§ Records supplied:

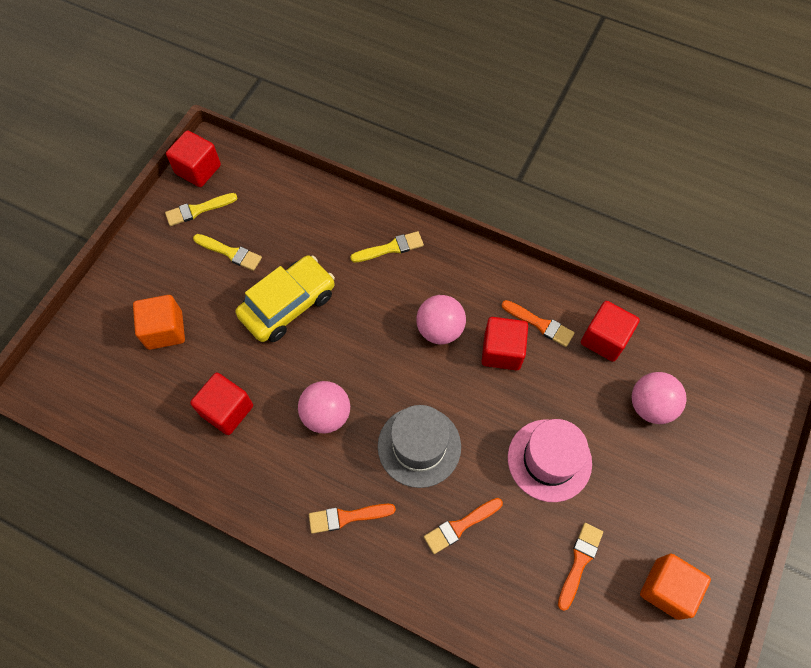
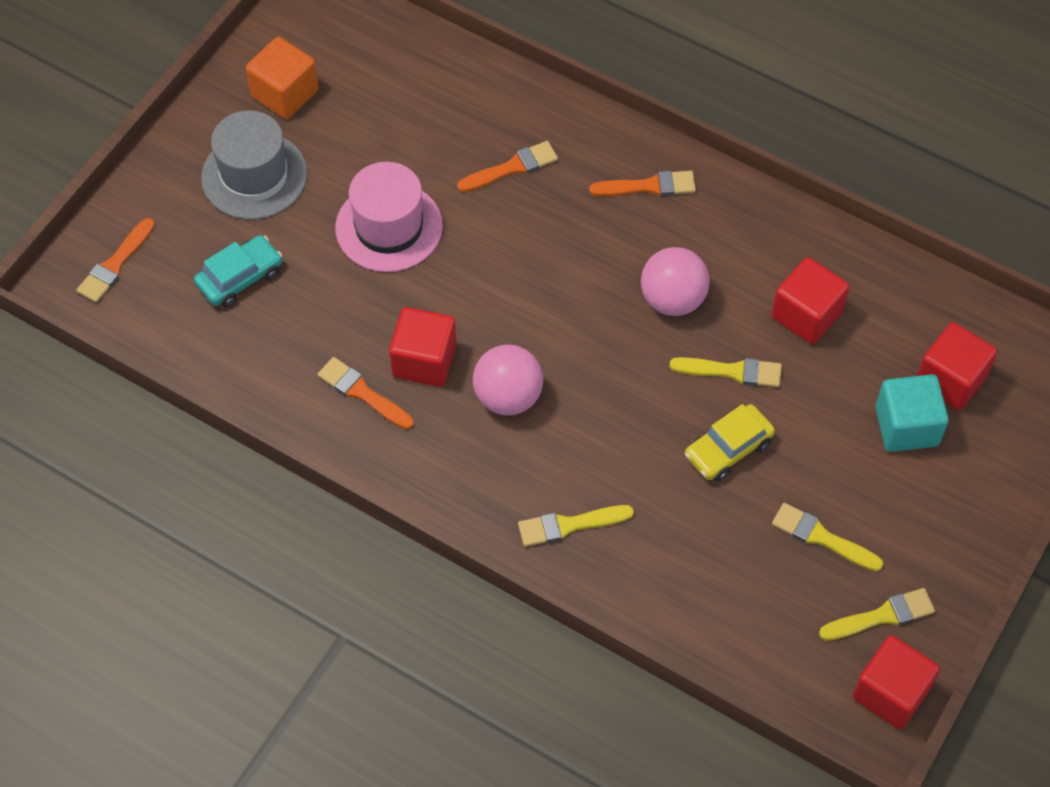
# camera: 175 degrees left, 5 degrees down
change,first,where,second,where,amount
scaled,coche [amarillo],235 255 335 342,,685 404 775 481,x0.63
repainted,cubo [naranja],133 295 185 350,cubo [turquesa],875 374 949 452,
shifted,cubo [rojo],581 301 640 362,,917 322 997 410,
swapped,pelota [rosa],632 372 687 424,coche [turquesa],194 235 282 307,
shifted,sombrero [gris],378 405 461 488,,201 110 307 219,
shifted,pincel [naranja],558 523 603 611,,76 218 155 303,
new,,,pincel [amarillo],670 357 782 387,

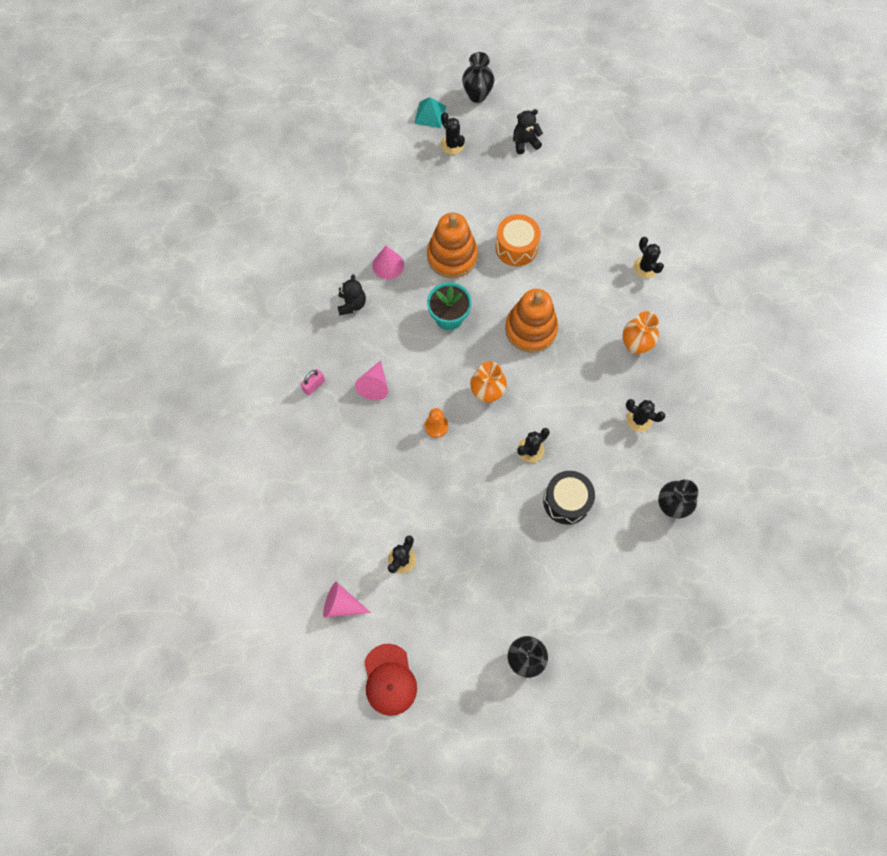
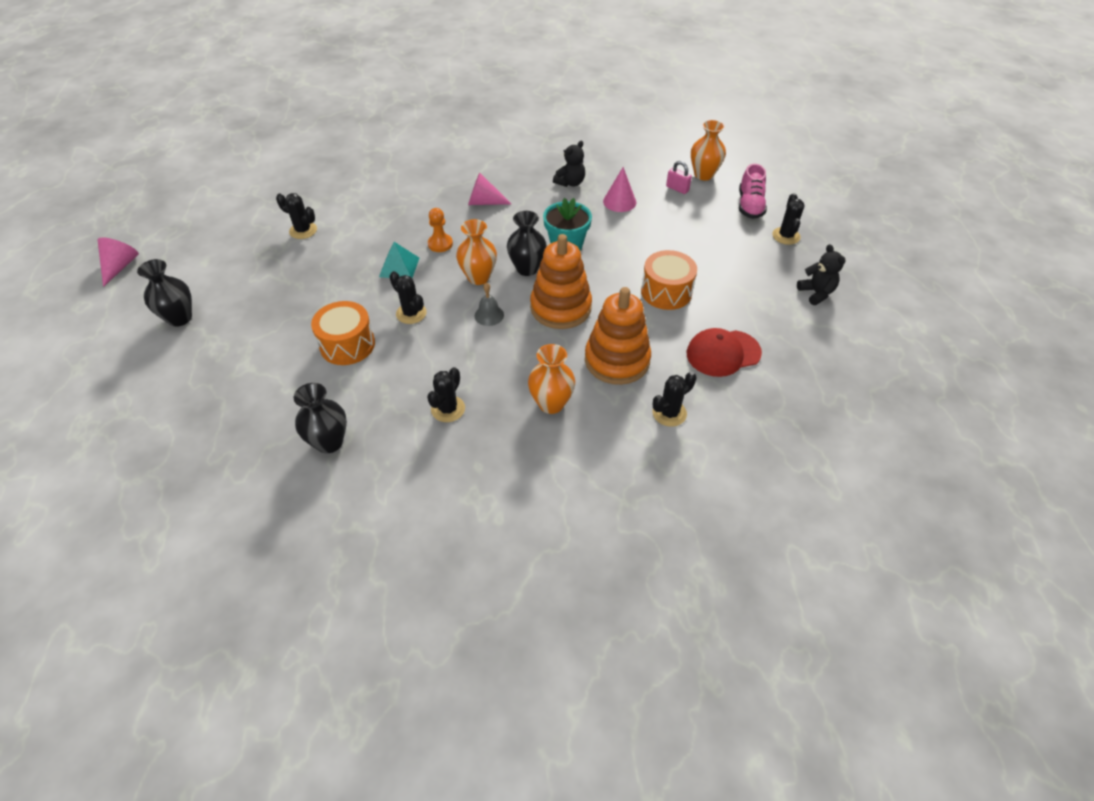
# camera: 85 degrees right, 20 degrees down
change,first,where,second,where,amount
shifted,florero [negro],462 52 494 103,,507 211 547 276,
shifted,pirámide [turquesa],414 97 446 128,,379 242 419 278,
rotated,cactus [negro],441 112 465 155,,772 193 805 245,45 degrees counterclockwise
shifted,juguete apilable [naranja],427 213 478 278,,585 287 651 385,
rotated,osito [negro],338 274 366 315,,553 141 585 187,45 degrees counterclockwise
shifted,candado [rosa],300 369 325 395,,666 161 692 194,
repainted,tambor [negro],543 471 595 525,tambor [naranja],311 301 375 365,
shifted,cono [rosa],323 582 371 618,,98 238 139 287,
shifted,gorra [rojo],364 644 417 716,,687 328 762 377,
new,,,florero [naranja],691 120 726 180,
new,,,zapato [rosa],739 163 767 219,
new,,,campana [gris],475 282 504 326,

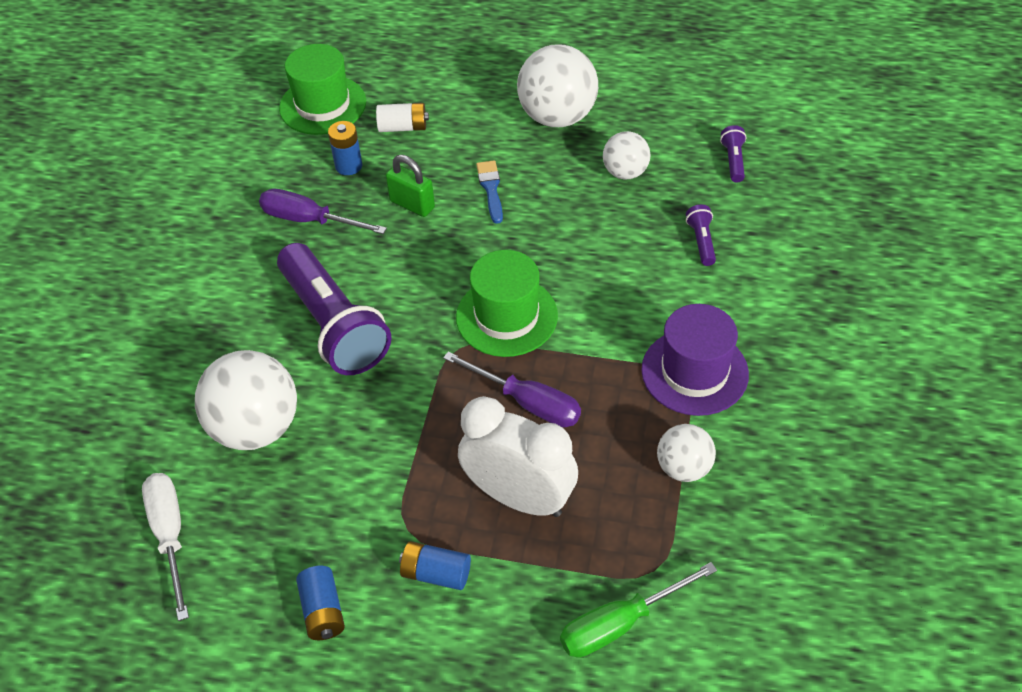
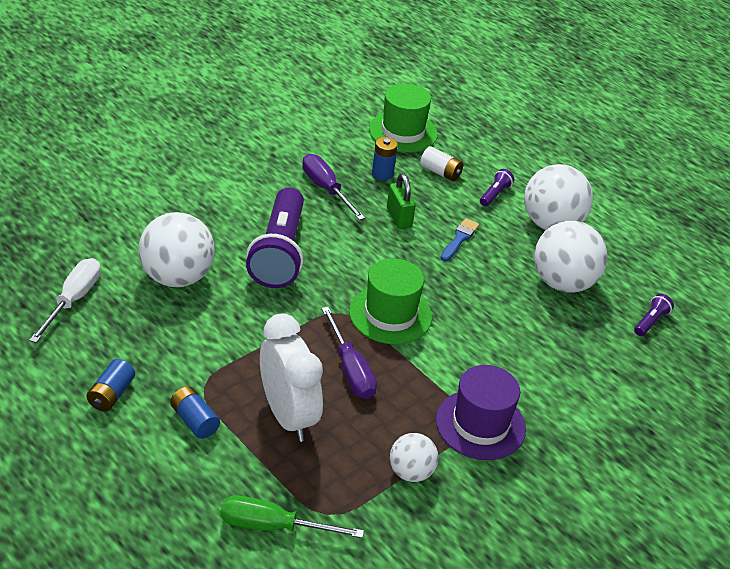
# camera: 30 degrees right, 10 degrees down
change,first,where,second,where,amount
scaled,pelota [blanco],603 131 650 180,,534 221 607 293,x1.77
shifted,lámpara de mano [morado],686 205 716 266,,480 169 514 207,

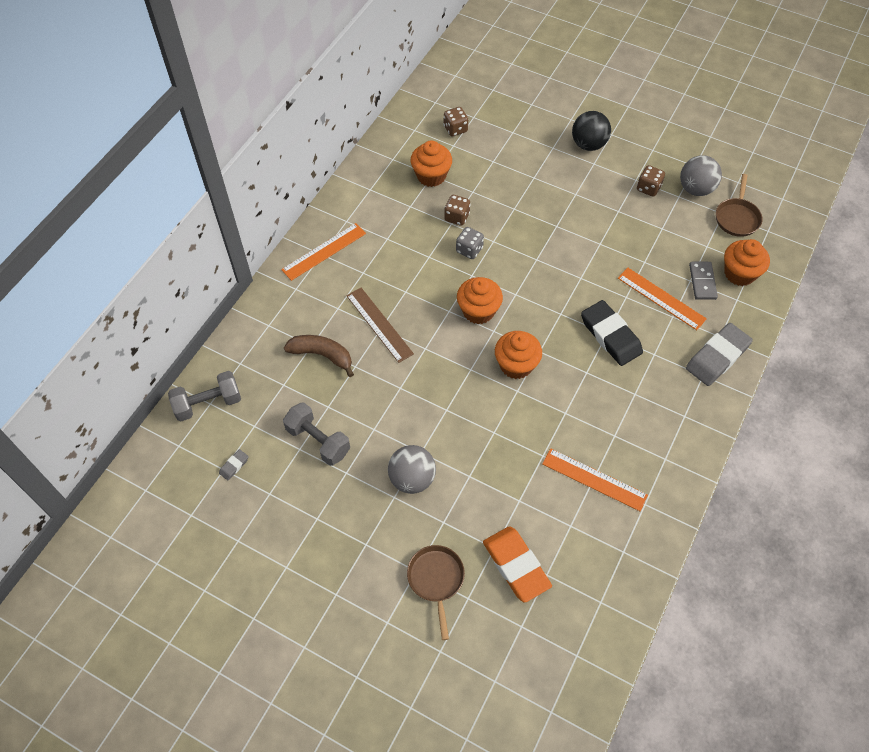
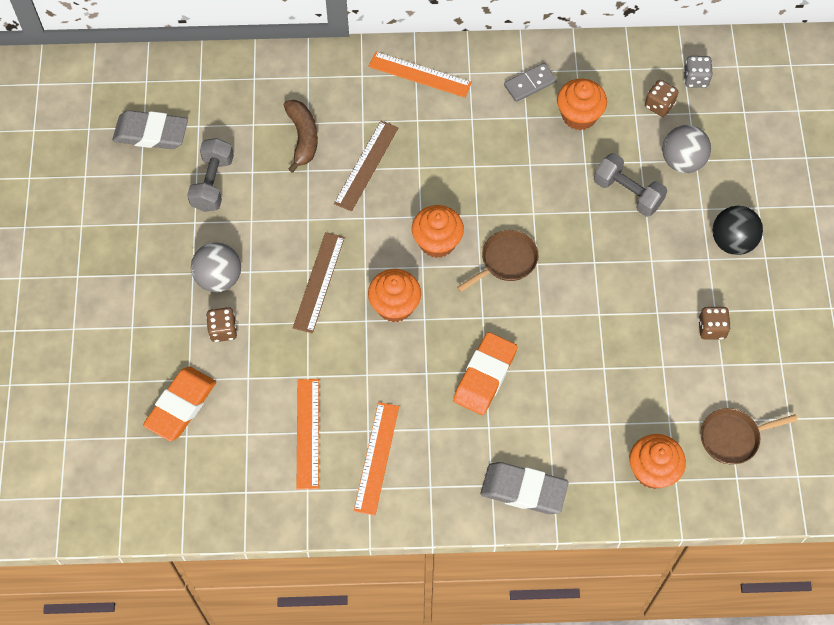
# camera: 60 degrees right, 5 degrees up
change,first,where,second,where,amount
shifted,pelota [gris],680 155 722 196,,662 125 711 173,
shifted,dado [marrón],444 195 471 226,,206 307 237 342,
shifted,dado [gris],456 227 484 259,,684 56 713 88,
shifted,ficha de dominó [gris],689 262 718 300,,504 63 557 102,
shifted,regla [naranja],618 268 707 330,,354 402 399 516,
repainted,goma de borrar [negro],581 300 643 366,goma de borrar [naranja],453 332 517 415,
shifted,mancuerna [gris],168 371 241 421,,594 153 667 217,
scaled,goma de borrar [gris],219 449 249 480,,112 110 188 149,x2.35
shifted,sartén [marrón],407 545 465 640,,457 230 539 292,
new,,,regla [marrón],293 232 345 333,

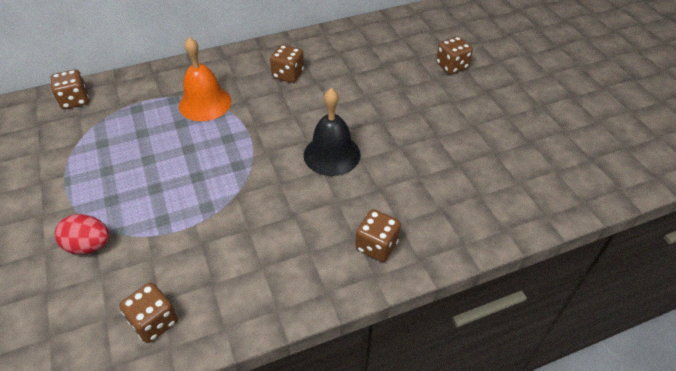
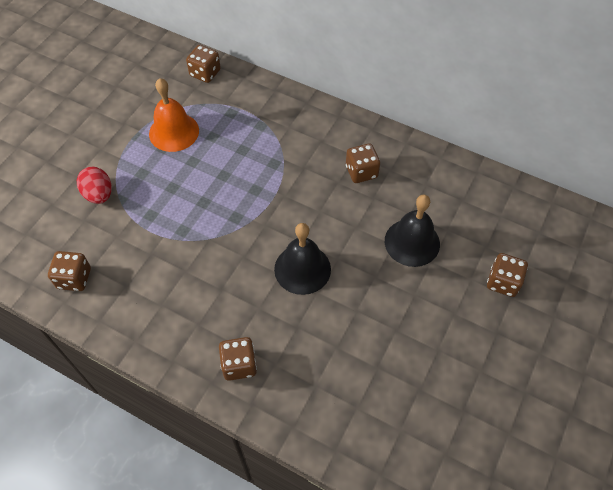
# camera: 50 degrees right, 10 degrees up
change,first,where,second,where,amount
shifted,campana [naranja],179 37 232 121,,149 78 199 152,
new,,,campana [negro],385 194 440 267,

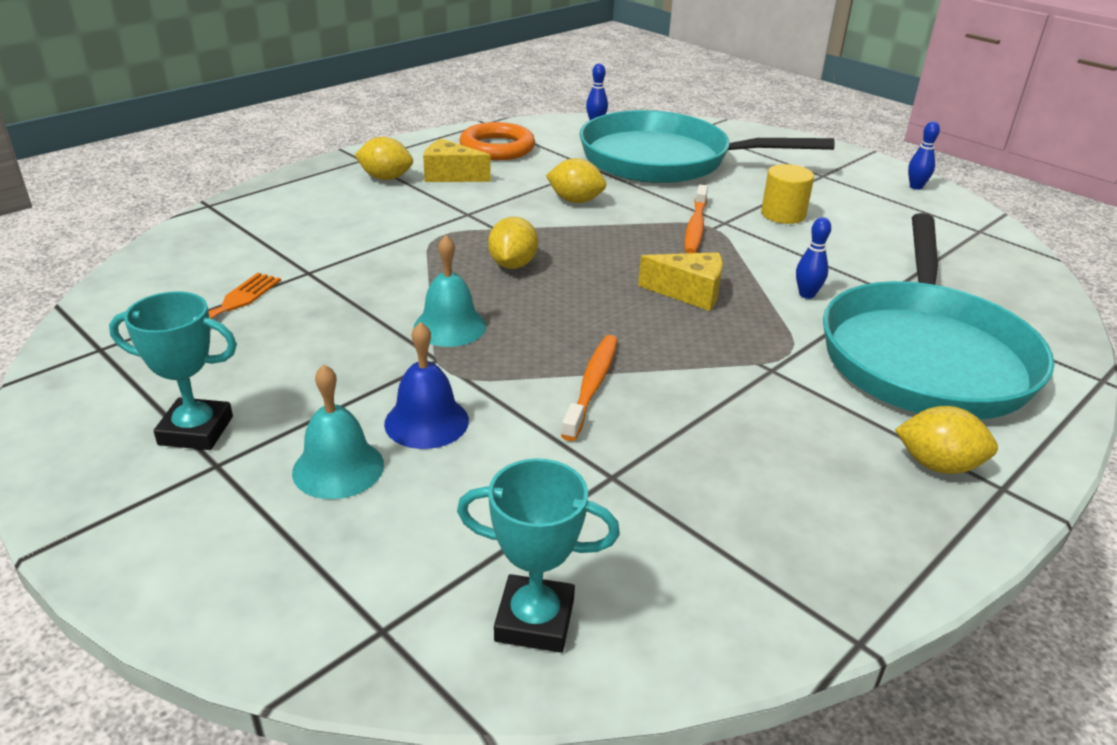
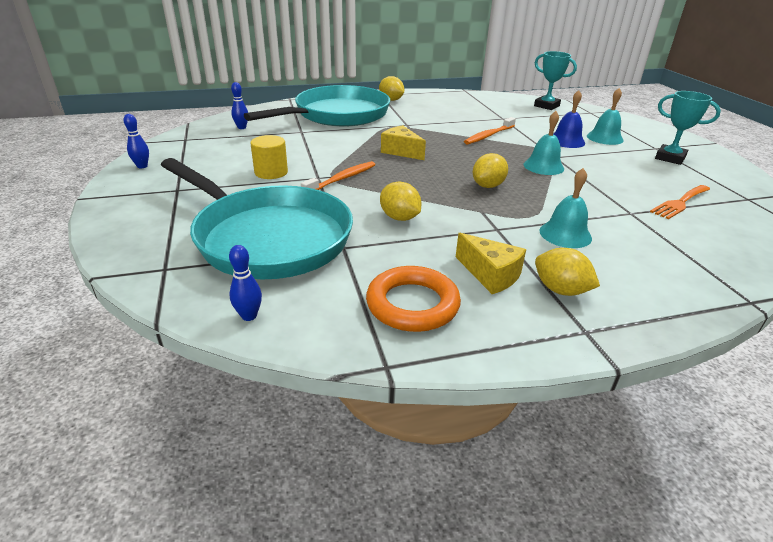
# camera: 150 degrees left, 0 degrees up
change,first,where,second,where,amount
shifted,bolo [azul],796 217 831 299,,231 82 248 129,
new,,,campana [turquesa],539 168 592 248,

§ Exercise goal:
Return each line from the entries above that includes "cubo".

§ Response:
repainted,cubo [naranja],133 295 185 350,cubo [turquesa],875 374 949 452,
shifted,cubo [rojo],581 301 640 362,,917 322 997 410,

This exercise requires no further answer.